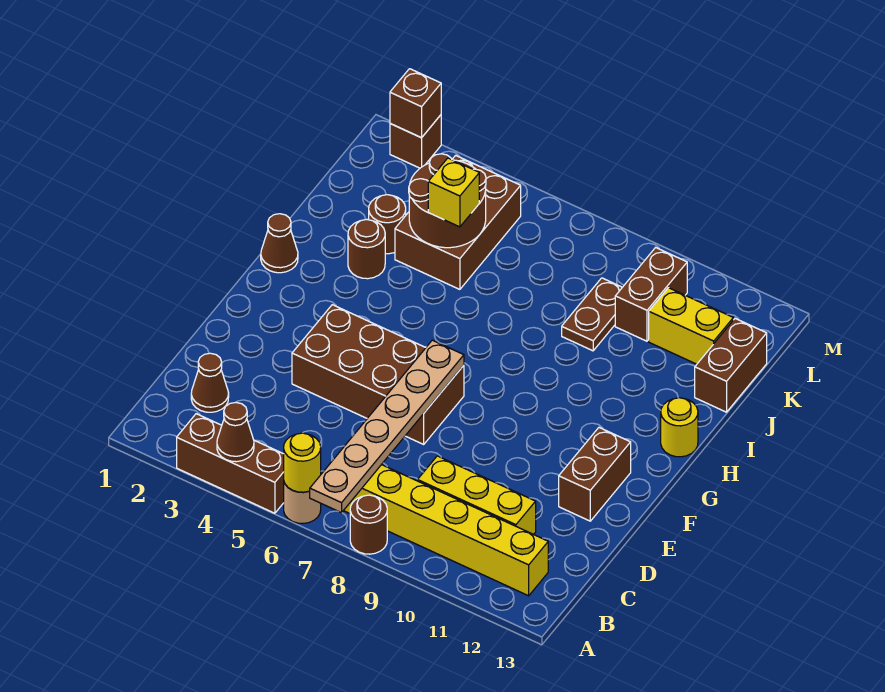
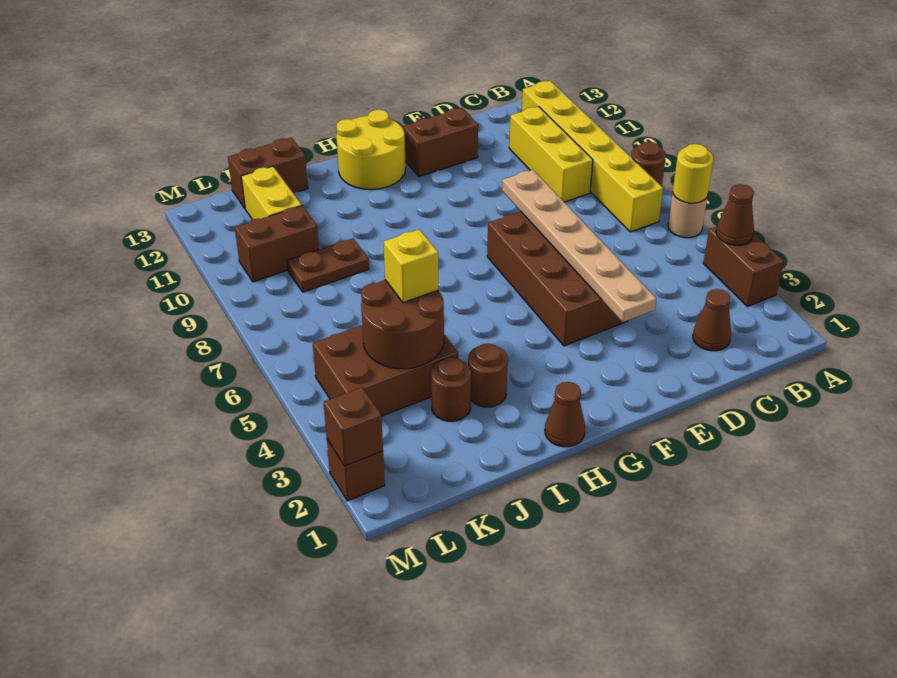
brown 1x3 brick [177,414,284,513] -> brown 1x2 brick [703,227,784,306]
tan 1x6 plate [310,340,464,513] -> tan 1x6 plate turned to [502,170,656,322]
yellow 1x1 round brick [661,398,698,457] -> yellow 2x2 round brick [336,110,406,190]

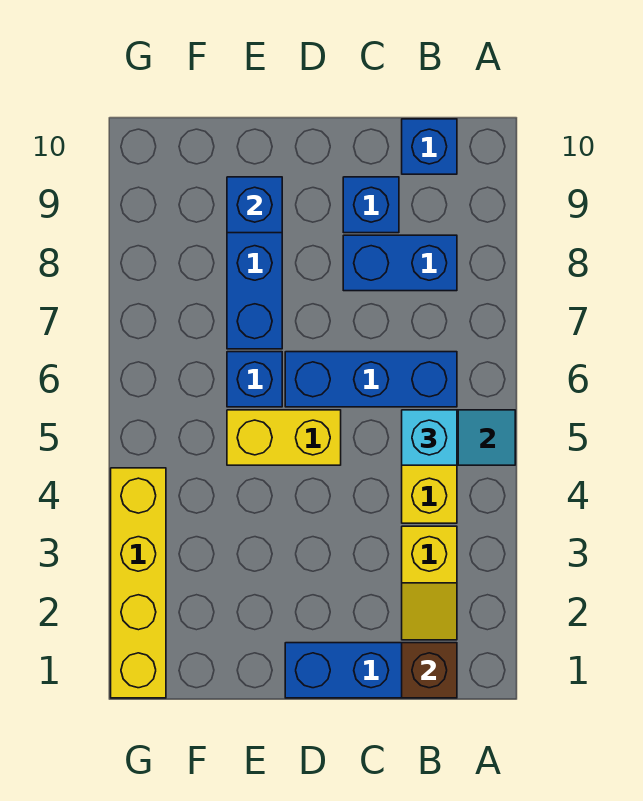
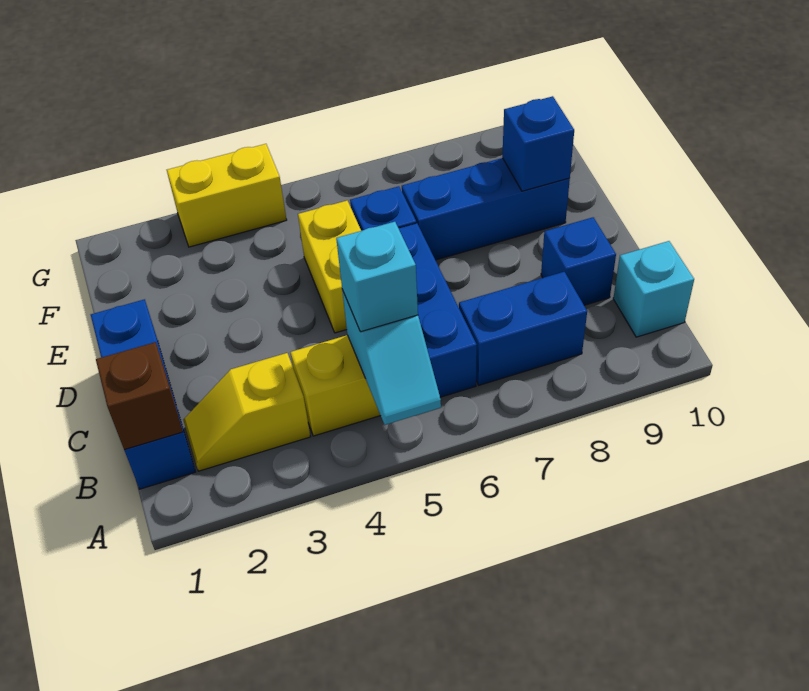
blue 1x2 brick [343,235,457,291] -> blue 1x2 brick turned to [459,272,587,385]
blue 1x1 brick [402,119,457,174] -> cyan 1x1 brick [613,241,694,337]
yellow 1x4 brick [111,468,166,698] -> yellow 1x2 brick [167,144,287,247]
━━━
* Work request *
Starting at the line that contains "tan 1x6 plate [310,340,464,513]", restate every line through the end of the records exactly as written, but leave the pictures out.

* Solution to this exercise *
tan 1x6 plate [310,340,464,513] -> tan 1x6 plate turned to [502,170,656,322]
yellow 1x1 round brick [661,398,698,457] -> yellow 2x2 round brick [336,110,406,190]

blue 1x2 brick [343,235,457,291] -> blue 1x2 brick turned to [459,272,587,385]
blue 1x1 brick [402,119,457,174] -> cyan 1x1 brick [613,241,694,337]
yellow 1x4 brick [111,468,166,698] -> yellow 1x2 brick [167,144,287,247]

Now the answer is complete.